EXERCISE DIRECTIONS: The required result is a copy of each line below in which "diode" appears.

DATA SUPPLIED Start Marker

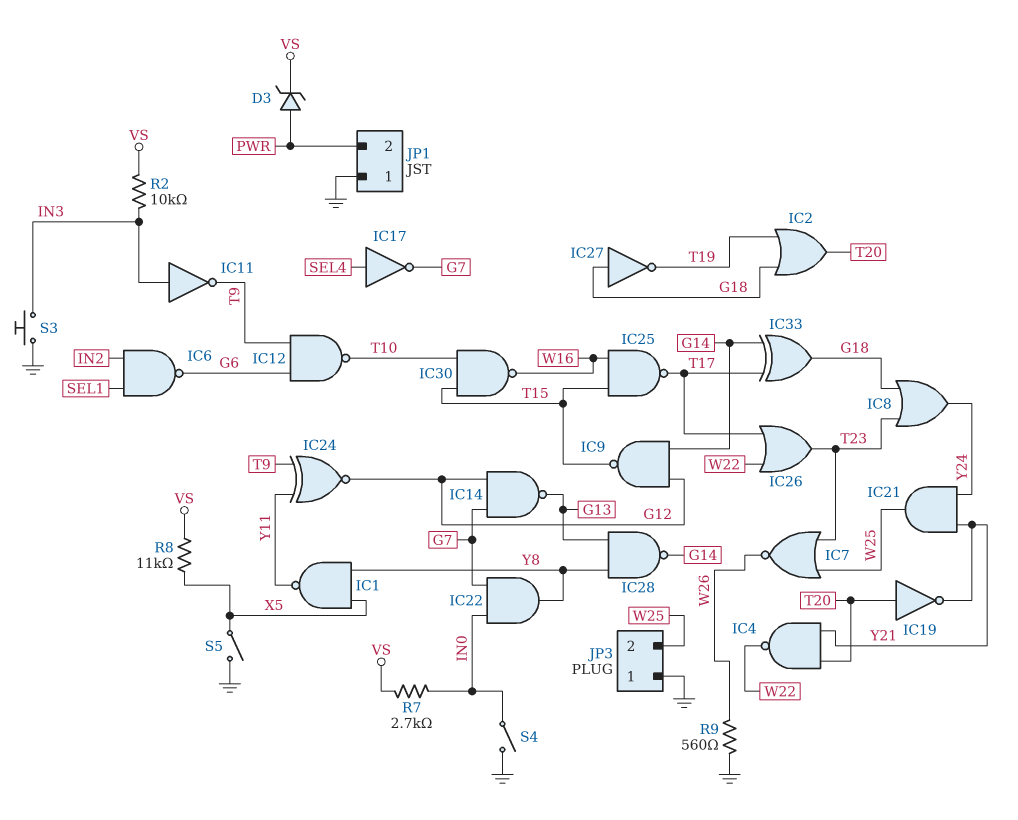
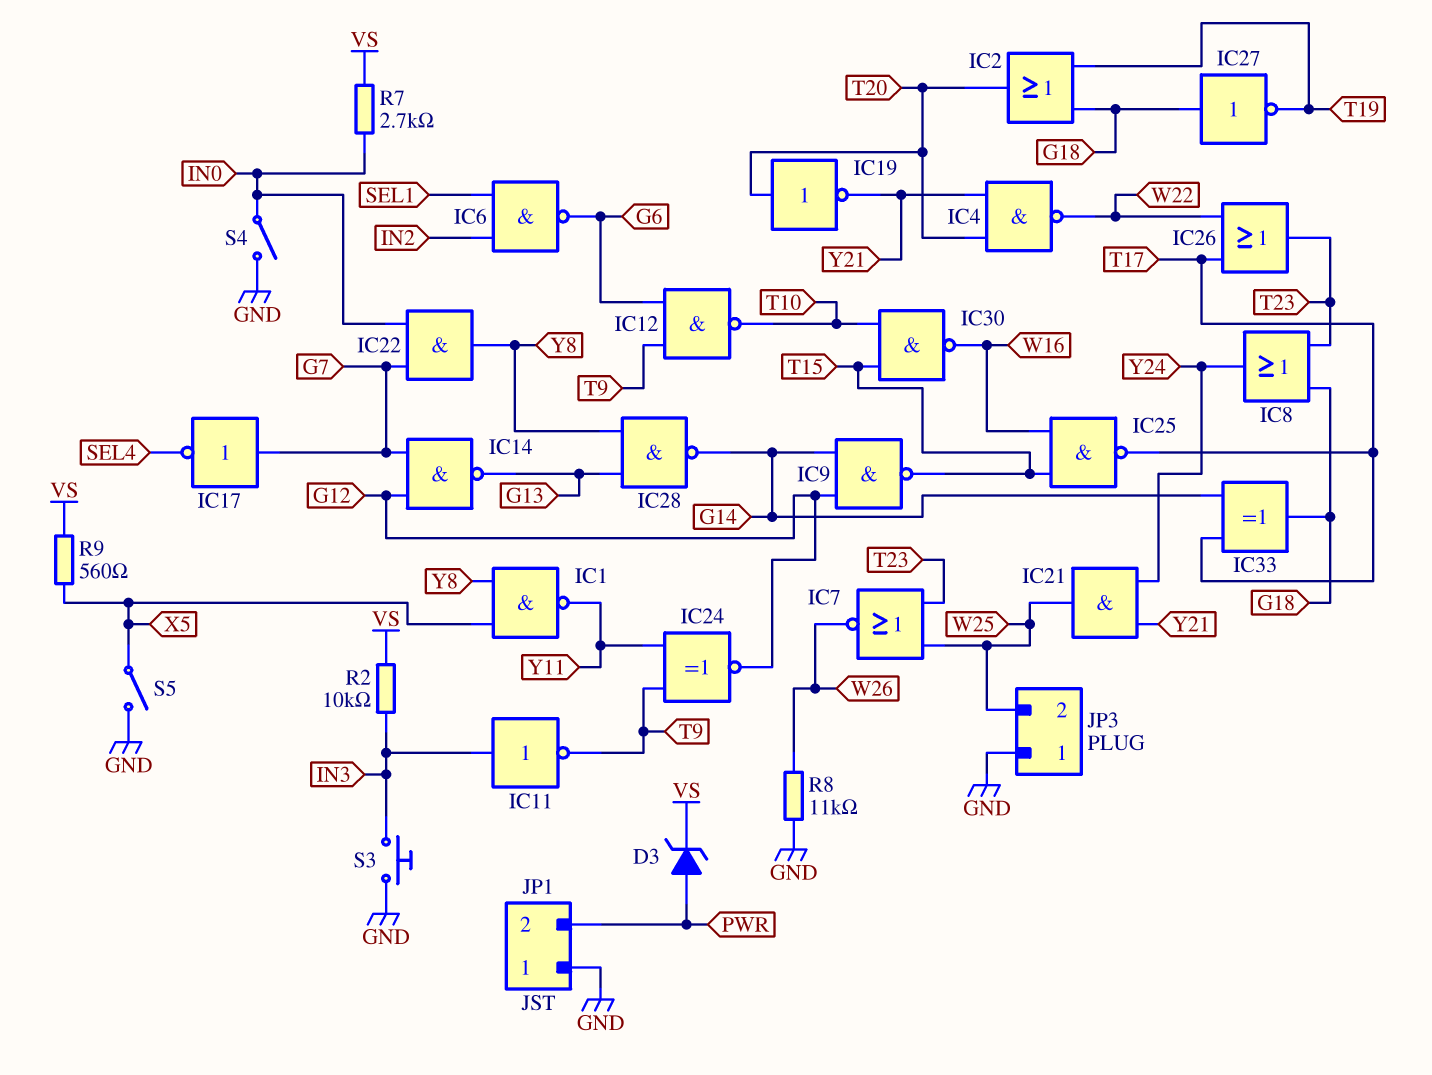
IC17: NOT (in SEL4, out G7) -> NOT (in G7, out SEL4)
R8: 11k (VS, X5) -> 11k (GND, W26)
R9: 560 (GND, W26) -> 560 (VS, X5)

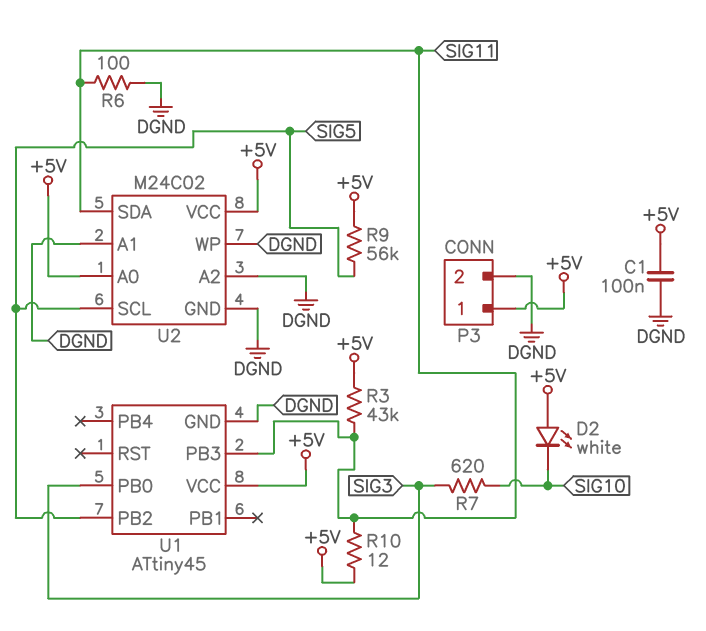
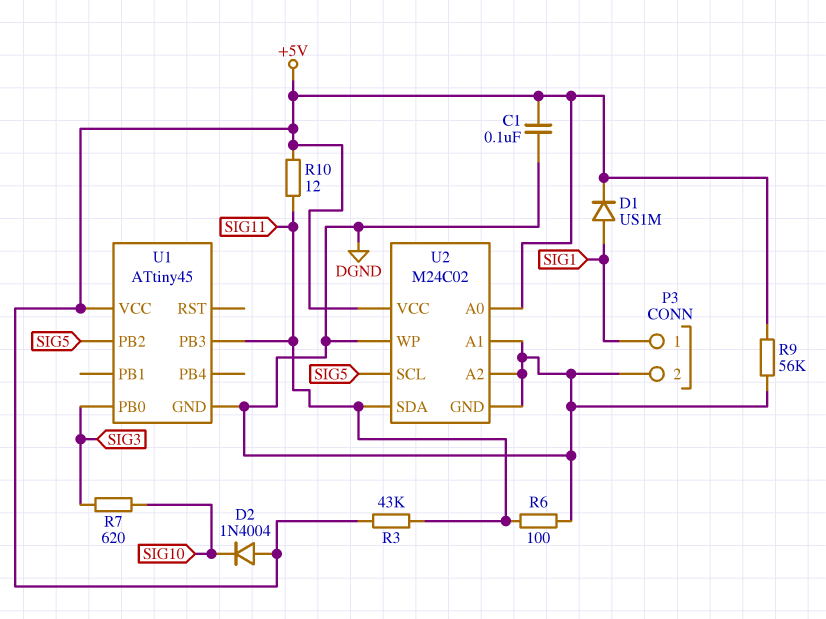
D1: none -> diode US1M (A SIG1, K +5V)
D2: LED white (A +5V, K SIG10) -> diode 1N4004 (A +5V, K SIG10)
P3 pin 1: +5V -> SIG1
R9: 56k (+5V, SIG5) -> 56k (+5V, DGND)

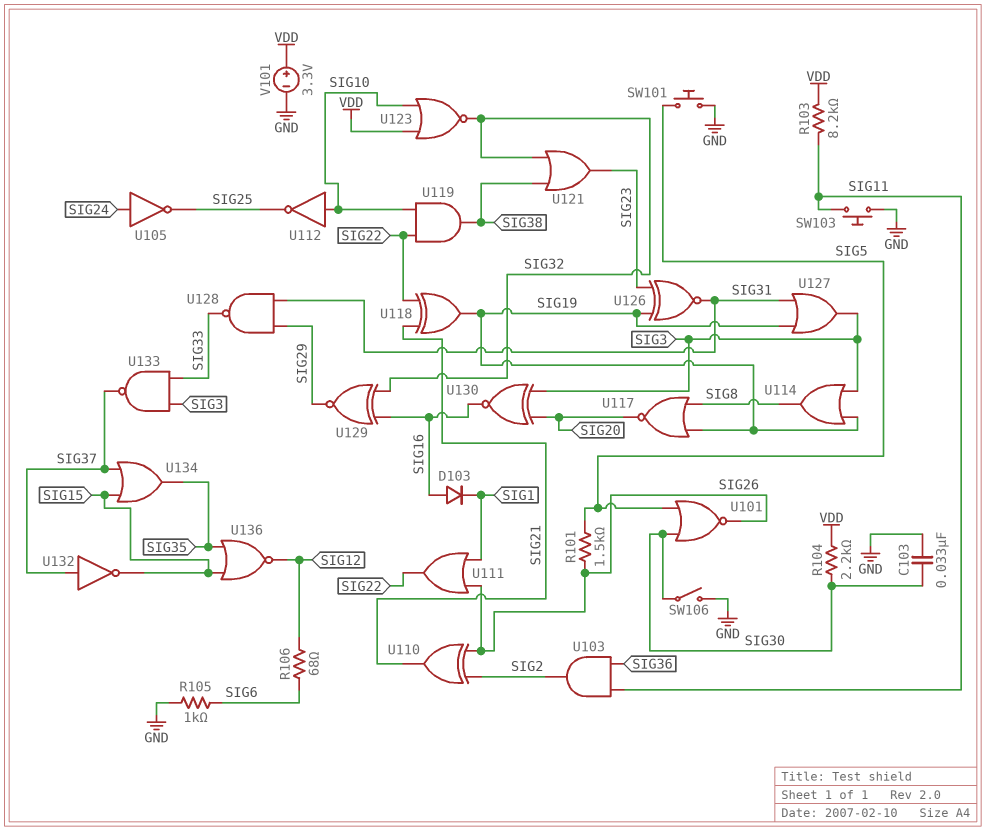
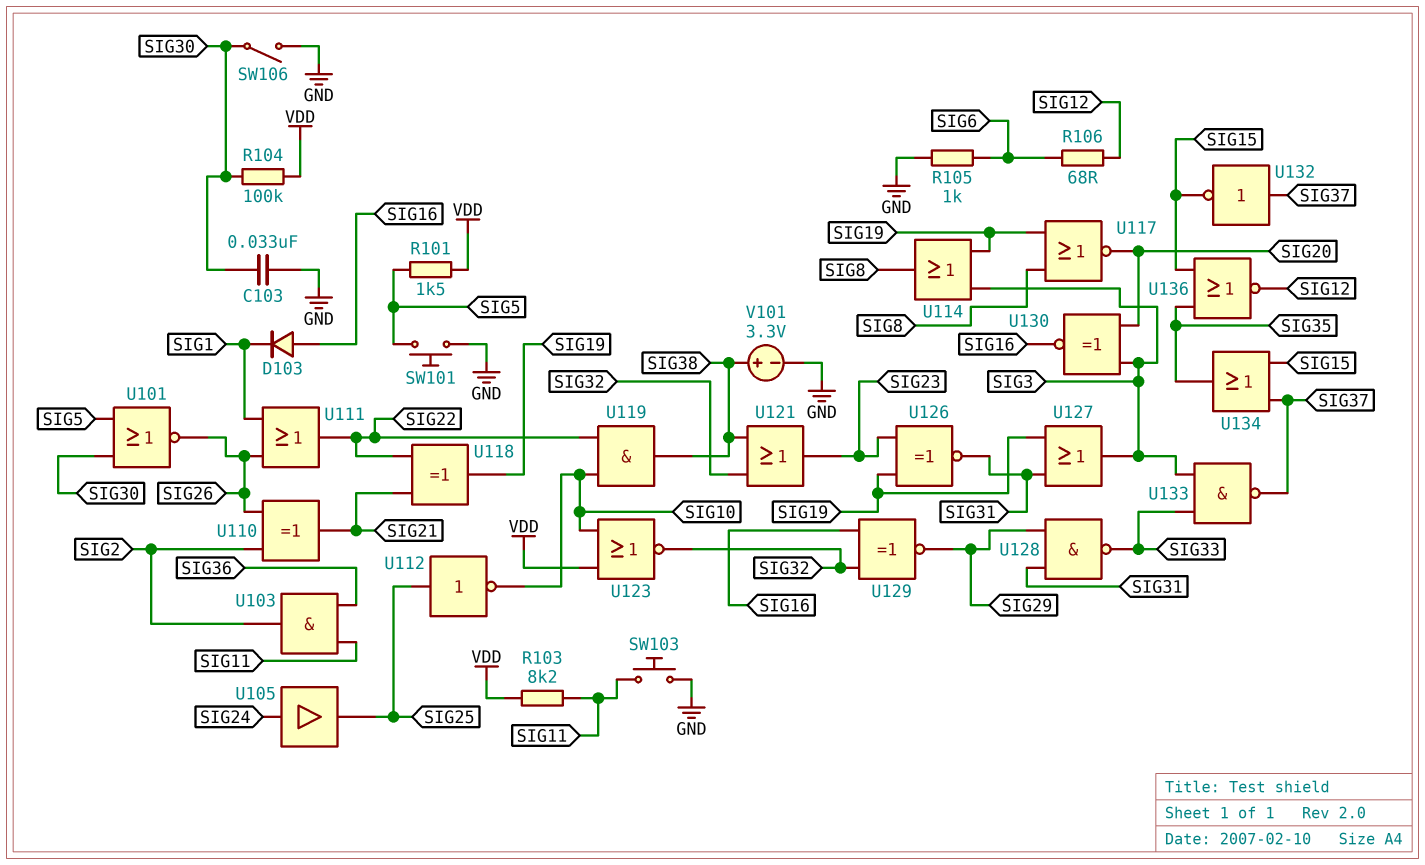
R101: 1.5k (SIG5, SIG26) -> 1.5k (SIG5, VDD)
R104: 2.2k (SIG30, VDD) -> 100k (SIG30, VDD)
U105: NOT (in SIG24, out SIG25) -> buffer (in SIG24, out SIG25)
U112: NOT (in SIG10, out SIG25) -> NOT (in SIG25, out SIG10)
V101: 3.3V (plus VDD, minus GND) -> 3.3V (plus SIG38, minus GND)

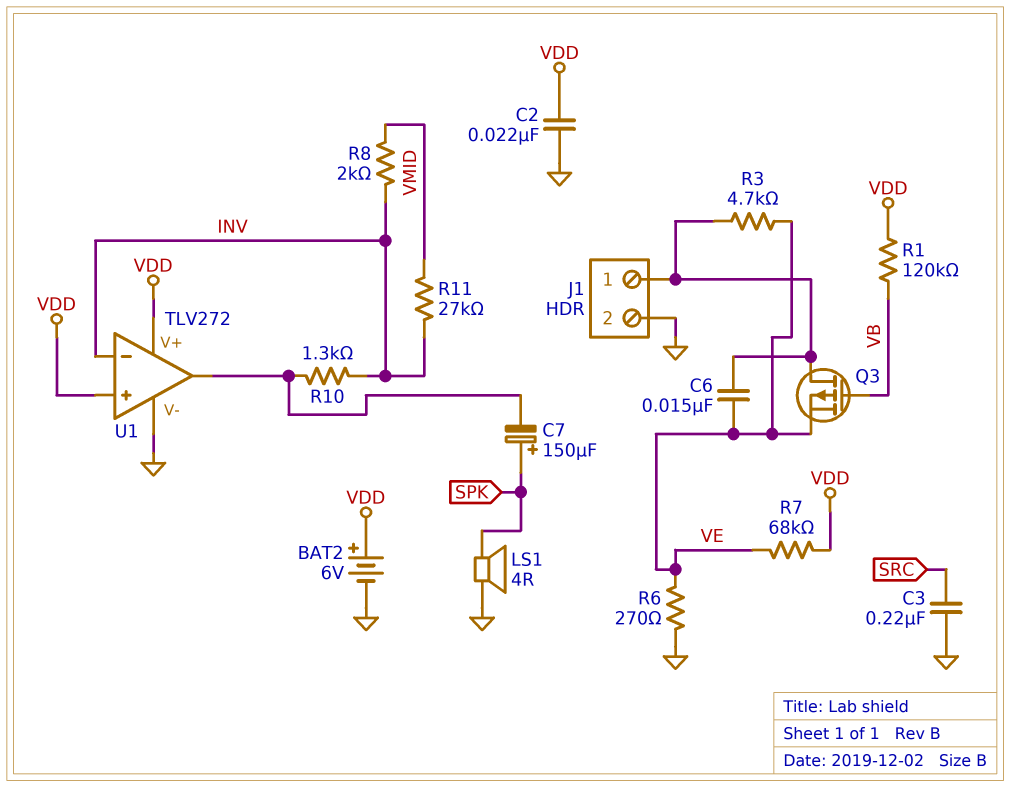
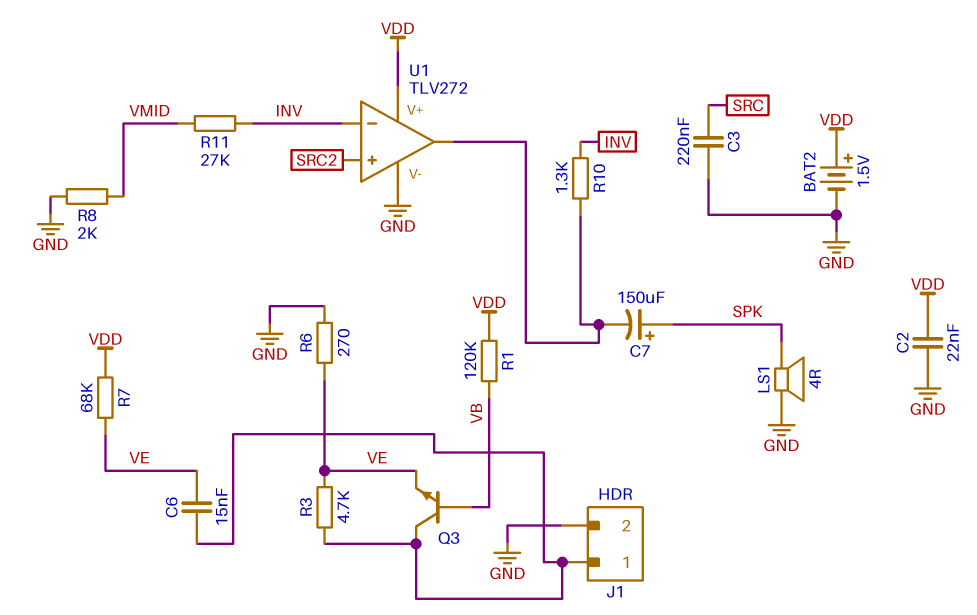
BAT2: 6V (plus VDD, minus GND) -> 1.5V (plus VDD, minus GND)
Q3: PMOS (G VB, D J1/1, S VE) -> NPN (B VB, C J1/1, E VE)
R8: 2k (INV, VMID) -> 2k (GND, VMID)
U1 pin in+: VDD -> SRC2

DATA SUPPLIED End Marker

FINISHED EXERCISE:
D1: none -> diode US1M (A SIG1, K +5V)
D2: LED white (A +5V, K SIG10) -> diode 1N4004 (A +5V, K SIG10)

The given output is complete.